WORK TO BE COMPLETED - Return each line of the listing below that contains the word "Identify". Treat uppercase and lowercase letters as distinct.
──────── INFORMATION PROVIDED ────────
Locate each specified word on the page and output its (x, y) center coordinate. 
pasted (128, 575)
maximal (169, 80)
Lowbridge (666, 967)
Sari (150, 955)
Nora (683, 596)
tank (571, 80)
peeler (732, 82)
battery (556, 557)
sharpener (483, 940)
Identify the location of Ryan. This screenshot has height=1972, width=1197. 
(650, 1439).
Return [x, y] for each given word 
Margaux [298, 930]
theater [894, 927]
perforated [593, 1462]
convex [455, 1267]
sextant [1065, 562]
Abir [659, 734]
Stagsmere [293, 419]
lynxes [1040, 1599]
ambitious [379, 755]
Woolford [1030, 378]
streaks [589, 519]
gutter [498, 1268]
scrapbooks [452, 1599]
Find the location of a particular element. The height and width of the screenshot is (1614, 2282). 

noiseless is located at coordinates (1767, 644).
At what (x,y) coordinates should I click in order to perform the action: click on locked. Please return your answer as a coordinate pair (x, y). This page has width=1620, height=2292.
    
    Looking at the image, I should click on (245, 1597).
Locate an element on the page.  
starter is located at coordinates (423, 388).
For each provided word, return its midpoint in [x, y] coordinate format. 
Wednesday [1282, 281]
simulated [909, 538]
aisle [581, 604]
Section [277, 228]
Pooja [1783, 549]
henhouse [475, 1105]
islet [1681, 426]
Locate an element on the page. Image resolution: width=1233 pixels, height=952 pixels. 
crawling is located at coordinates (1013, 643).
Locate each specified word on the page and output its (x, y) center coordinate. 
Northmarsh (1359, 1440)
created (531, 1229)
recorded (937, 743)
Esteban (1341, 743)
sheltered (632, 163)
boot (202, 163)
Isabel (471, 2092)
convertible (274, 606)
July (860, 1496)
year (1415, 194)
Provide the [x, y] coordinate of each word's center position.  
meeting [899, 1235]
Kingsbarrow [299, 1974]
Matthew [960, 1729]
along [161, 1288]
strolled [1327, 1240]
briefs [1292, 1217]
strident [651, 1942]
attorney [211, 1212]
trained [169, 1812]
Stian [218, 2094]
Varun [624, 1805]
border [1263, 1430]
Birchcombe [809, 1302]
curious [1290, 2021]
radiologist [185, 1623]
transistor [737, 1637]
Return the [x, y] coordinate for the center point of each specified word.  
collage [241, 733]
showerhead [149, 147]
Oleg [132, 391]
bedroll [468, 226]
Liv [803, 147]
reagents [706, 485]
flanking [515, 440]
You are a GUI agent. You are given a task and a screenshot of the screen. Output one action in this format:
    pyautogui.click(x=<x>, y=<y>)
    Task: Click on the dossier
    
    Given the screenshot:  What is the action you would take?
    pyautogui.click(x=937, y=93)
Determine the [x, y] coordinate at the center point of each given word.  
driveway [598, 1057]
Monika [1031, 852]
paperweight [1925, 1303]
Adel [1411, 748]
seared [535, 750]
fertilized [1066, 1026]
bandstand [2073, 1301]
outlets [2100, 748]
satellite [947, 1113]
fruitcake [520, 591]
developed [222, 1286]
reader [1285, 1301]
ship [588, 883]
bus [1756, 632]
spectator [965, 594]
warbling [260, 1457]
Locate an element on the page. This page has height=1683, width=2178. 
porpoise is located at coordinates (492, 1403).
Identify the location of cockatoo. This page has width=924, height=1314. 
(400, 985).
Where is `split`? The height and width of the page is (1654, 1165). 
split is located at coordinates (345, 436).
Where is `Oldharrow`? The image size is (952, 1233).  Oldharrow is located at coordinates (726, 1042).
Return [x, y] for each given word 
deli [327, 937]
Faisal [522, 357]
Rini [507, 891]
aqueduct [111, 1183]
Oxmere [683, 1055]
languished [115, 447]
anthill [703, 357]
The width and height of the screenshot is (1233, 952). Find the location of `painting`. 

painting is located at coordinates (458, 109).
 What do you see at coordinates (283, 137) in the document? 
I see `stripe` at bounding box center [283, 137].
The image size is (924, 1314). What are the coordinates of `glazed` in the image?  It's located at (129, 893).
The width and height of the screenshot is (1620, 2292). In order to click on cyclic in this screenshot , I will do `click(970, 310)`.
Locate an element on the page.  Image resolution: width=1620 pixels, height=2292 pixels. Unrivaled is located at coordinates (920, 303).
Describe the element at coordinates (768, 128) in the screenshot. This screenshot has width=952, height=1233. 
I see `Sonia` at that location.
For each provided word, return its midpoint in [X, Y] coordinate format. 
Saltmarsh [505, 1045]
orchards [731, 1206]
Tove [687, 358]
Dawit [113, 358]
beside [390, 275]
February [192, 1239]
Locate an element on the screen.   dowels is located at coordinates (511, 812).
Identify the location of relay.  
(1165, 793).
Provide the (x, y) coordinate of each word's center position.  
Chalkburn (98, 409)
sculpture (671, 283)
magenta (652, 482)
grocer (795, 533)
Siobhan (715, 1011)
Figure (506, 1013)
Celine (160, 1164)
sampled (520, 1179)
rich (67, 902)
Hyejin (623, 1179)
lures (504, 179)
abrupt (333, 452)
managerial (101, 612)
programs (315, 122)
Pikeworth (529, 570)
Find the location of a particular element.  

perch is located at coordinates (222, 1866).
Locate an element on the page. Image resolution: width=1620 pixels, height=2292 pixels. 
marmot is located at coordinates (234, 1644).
────────
TASK OUTPUT -
Identify the location of Ryan. This screenshot has height=1972, width=1197. 
Identify the location of cockatoo. This page has width=924, height=1314. 
Identify the location of relay.  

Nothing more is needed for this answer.